For this listing, reproduce the line with "gray star: (176, 575) -> (208, 410), moved", the line with "pink line: (156, 126) -> (120, 104), moved", and the lines between, exactly as they stand. Leave out pictures and all other lines.

DATA FOR PROCESSING:
[Start of Attachment]

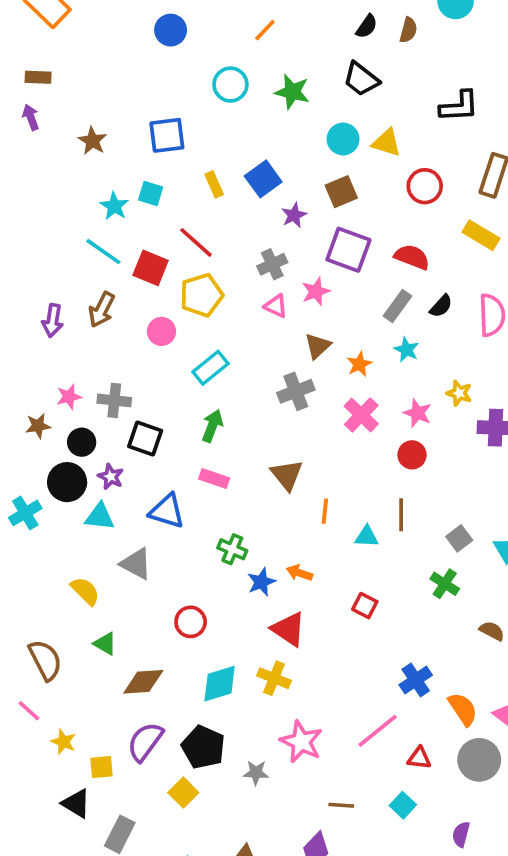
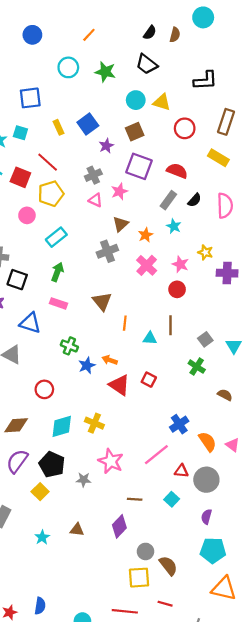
red triangle: (289, 629) -> (119, 385), moved
gray circle: (479, 760) -> (206, 480), moved

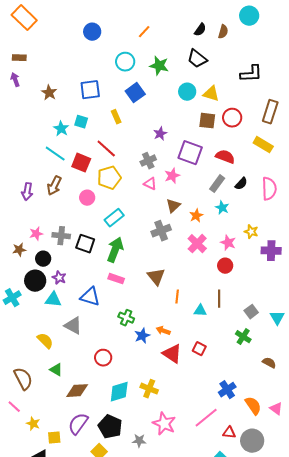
blue square: (88, 124) -> (135, 93), moved
brown square: (135, 132) -> (207, 121), moved, turned 30
green arrow: (57, 272) -> (115, 250), size x1.4
black square: (17, 280) -> (85, 244), moved

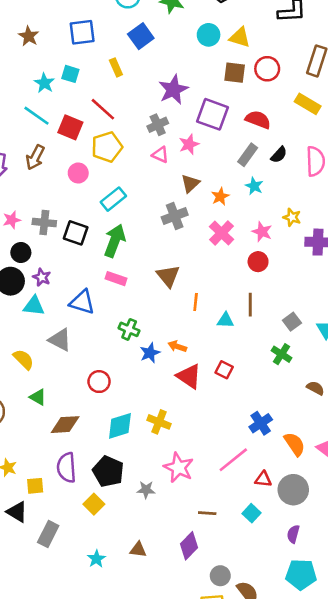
purple star: (160, 134) -> (173, 90), size x1.6
purple semicircle: (78, 424) -> (66, 468), turned -40

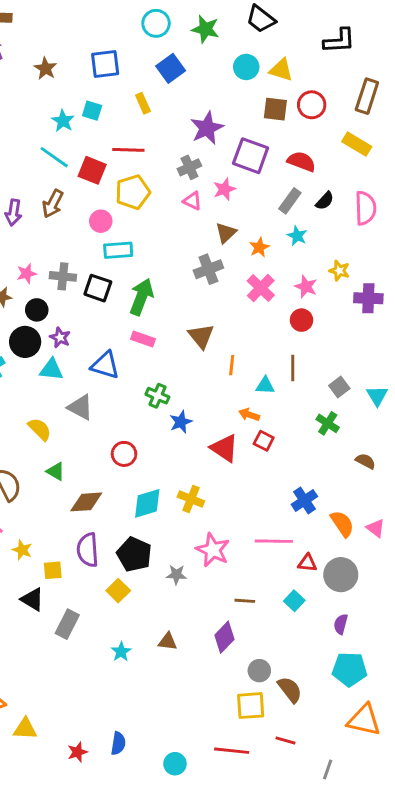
red line: (103, 109) -> (128, 150), turned -40
cyan rectangle: (113, 199) -> (118, 250), moved, turned 35
orange arrow: (177, 346) -> (249, 415), moved
pink line: (233, 460) -> (274, 541), turned 40

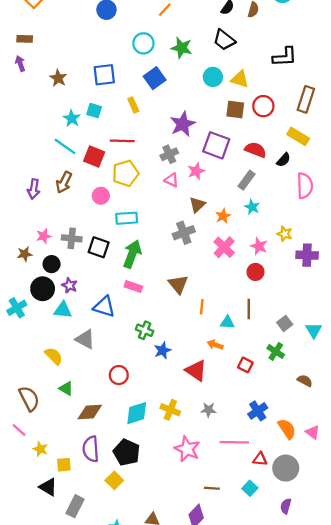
black semicircle: (325, 201) -> (284, 160), moved
cyan rectangle: (118, 250) -> (127, 218), moved
red square: (264, 441) -> (245, 365), moved
gray star: (176, 575) -> (208, 410), moved

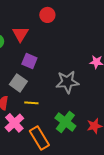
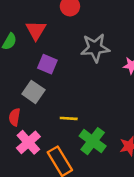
gray star: (67, 82) -> (95, 48), moved
yellow line: (31, 103) -> (69, 118), moved

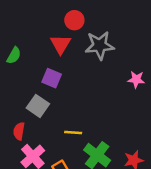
red triangle: (36, 30) -> (61, 44), moved
gray star: (95, 48) -> (100, 45), moved

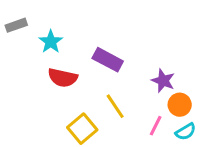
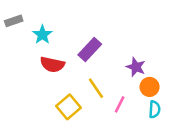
purple rectangle: (108, 60) -> (90, 50), turned -75
pink line: (156, 126) -> (120, 104), moved
cyan semicircle: (186, 132) -> (155, 109), turned -56

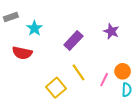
red semicircle: (52, 64) -> (22, 53), moved
purple star: (136, 67) -> (111, 31), moved
pink line: (120, 104) -> (104, 80), moved

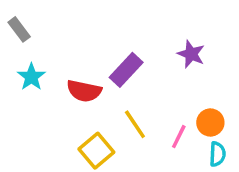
gray rectangle: (11, 17) -> (19, 29), turned 72
cyan star: (34, 28) -> (31, 77), moved
red semicircle: (22, 53) -> (84, 91), moved

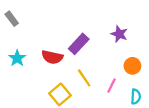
cyan star: (31, 77) -> (17, 58), moved
orange circle: (210, 123) -> (132, 66), moved

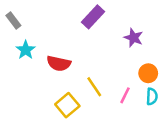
purple rectangle: (79, 44) -> (93, 17), moved
cyan star: (17, 58) -> (26, 50), moved
cyan semicircle: (136, 97) -> (152, 97), moved

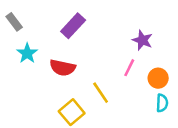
purple rectangle: (93, 17) -> (73, 26), moved
pink line: (125, 95) -> (129, 68), moved

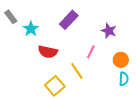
purple rectangle: (73, 26) -> (69, 20), moved
cyan star: (27, 53) -> (31, 29), moved
pink line: (129, 68) -> (91, 52), moved

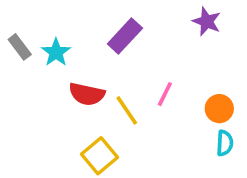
gray rectangle: (11, 17) -> (20, 47), moved
purple star: (109, 31) -> (207, 22), moved
yellow line: (77, 71) -> (127, 110), moved

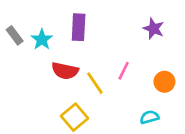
purple star: (207, 22) -> (154, 29), moved
purple rectangle: (125, 36) -> (79, 27), moved, turned -40
cyan semicircle: (225, 143) -> (149, 117), moved, turned -108

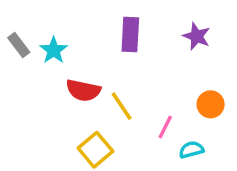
purple rectangle: (79, 27) -> (130, 35), moved
pink line: (124, 71) -> (165, 127), moved

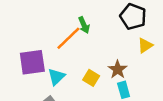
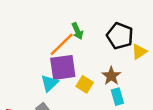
black pentagon: (133, 17) -> (120, 36), moved
purple square: (32, 62) -> (63, 67), moved

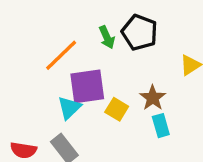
black pentagon: (120, 36) -> (140, 32), moved
orange line: (62, 44) -> (61, 55), moved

[End of Attachment]

SOLUTION TO THE PROBLEM:
gray star: (176, 575) -> (208, 410), moved

gray star: (67, 82) -> (95, 48), moved
yellow line: (31, 103) -> (69, 118), moved

red triangle: (36, 30) -> (61, 44), moved
gray star: (95, 48) -> (100, 45), moved

purple rectangle: (108, 60) -> (90, 50), turned -75
pink line: (156, 126) -> (120, 104), moved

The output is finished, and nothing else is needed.